The records below are to be restated word for word, with every picture left out.
··· DATA SUPPLIED
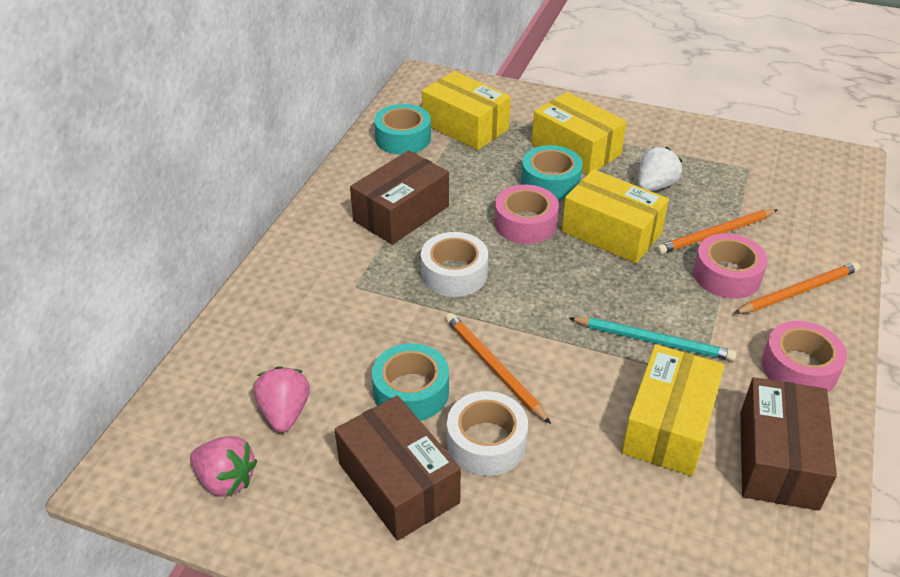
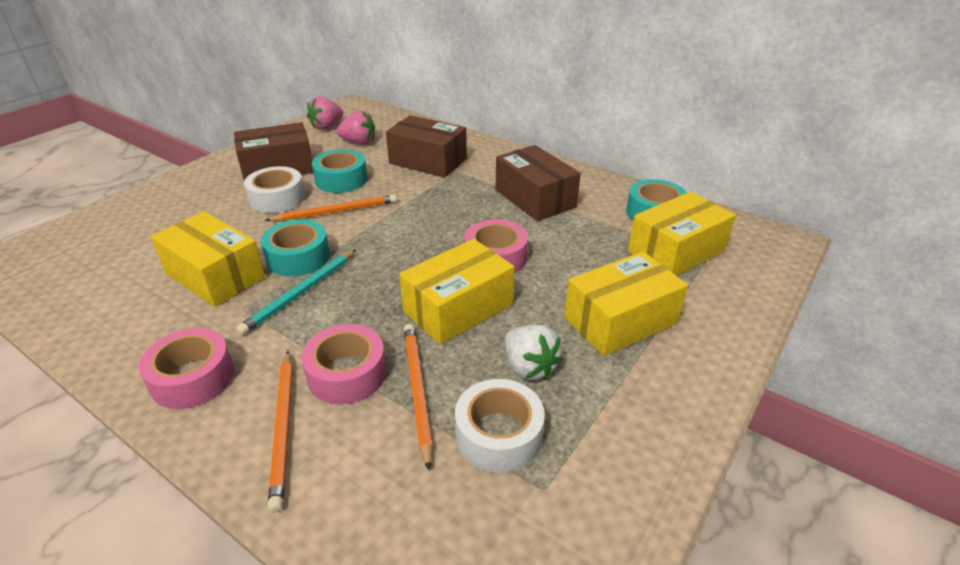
camera: 105 degrees right, 5 degrees down
white tape [421,232,488,297] -> white tape moved to [455,379,545,473]
turquoise tape [521,145,583,200] -> turquoise tape moved to [261,219,330,277]
brown box [740,377,837,511] -> brown box moved to [386,115,467,178]

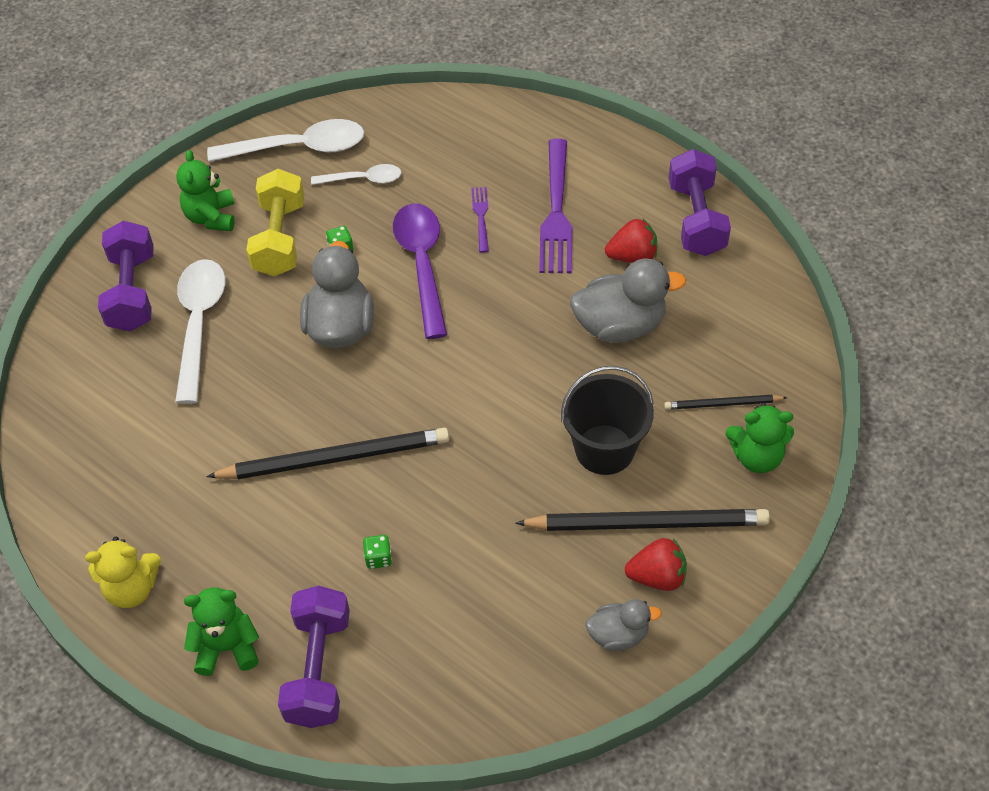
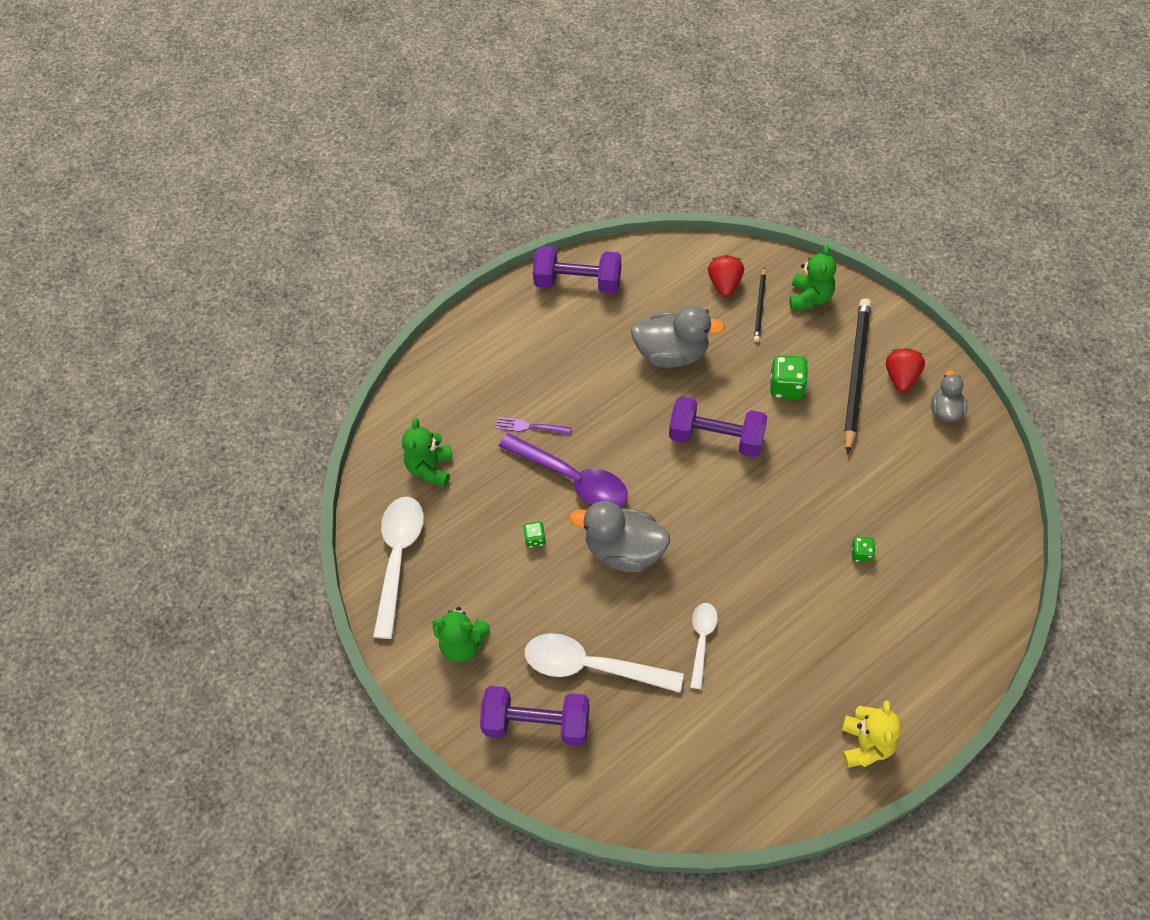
camera: 75 degrees left, 5 degrees up
green teddy bear [184,588,259,676] -> green teddy bear moved to [402,418,453,487]
black pencil [206,428,450,479] -> none
yellow dumbbell [246,169,304,276] -> none
purple dumbbell [278,586,350,728] -> purple dumbbell moved to [669,396,767,457]
white spoon [311,164,402,185] -> white spoon moved to [690,603,718,689]
purple spoon [393,204,447,339] -> purple spoon turned 150 degrees counterclockwise [499,433,628,507]
purple fork [539,139,572,273] -> none
black bucket [561,366,654,475] -> green dice [770,355,808,399]
grey duck [570,259,686,343] -> grey duck turned 90 degrees clockwise [631,305,725,368]
red strawberry [605,219,657,263] -> red strawberry moved to [708,255,744,297]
······
_RESPONSE TO THIS TASK:_
camera: 105 degrees right, 5 degrees down
white tape [421,232,488,297] -> white tape moved to [455,379,545,473]
turquoise tape [521,145,583,200] -> turquoise tape moved to [261,219,330,277]
brown box [740,377,837,511] -> brown box moved to [386,115,467,178]

camera: 75 degrees left, 5 degrees up
green teddy bear [184,588,259,676] -> green teddy bear moved to [402,418,453,487]
black pencil [206,428,450,479] -> none
yellow dumbbell [246,169,304,276] -> none
purple dumbbell [278,586,350,728] -> purple dumbbell moved to [669,396,767,457]
white spoon [311,164,402,185] -> white spoon moved to [690,603,718,689]
purple spoon [393,204,447,339] -> purple spoon turned 150 degrees counterclockwise [499,433,628,507]
purple fork [539,139,572,273] -> none
black bucket [561,366,654,475] -> green dice [770,355,808,399]
grey duck [570,259,686,343] -> grey duck turned 90 degrees clockwise [631,305,725,368]
red strawberry [605,219,657,263] -> red strawberry moved to [708,255,744,297]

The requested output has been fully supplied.